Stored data
===

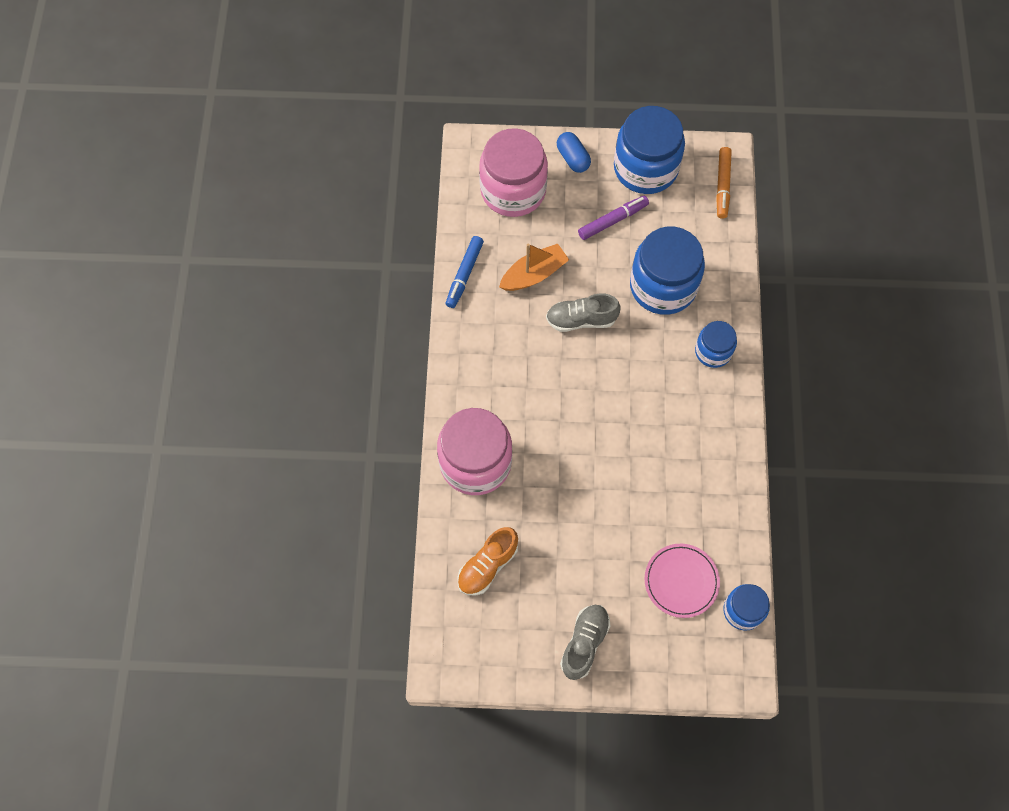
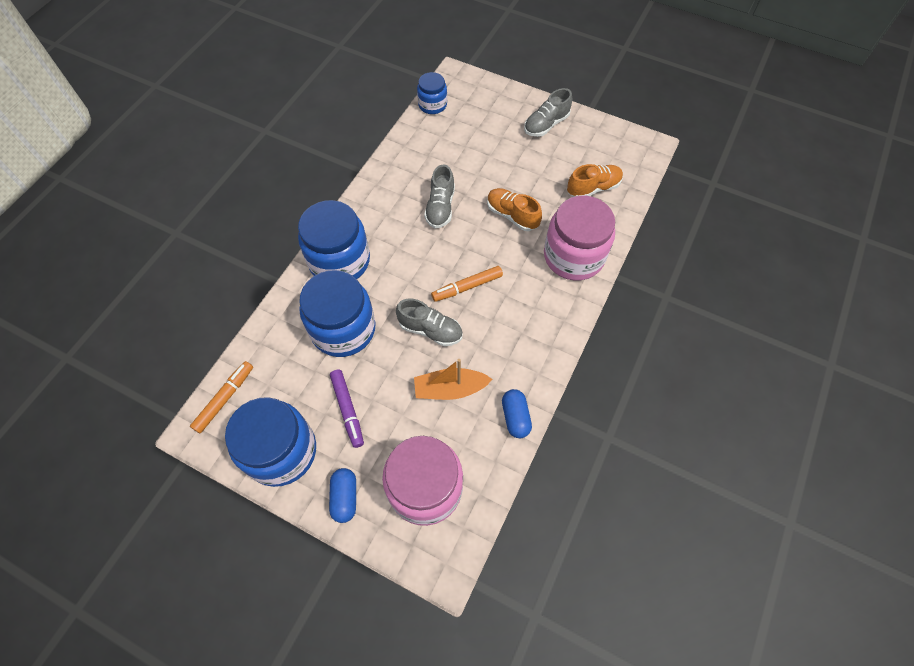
camera: 155 degrees left, 5 degrees down
(464, 274) = (515, 417): blue marker -> blue capsule
(564, 485) = (512, 215): none -> orange shoe
(569, 379) = (467, 287): none -> orange marker
(613, 220) = (347, 409): purple marker -> purple marker turned 105 degrees counterclockwise
(647, 461) = (440, 207): none -> grey shoe
(681, 581) = (462, 132): pink plate -> none
(713, 351) = (339, 261): blue jar -> blue jar, size x1.85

===

PROBLEM REQUIREMENTS.
Check each line of the records for the word "blue", then state how many lines have it, as a number only.

RESPONSE AREA.
2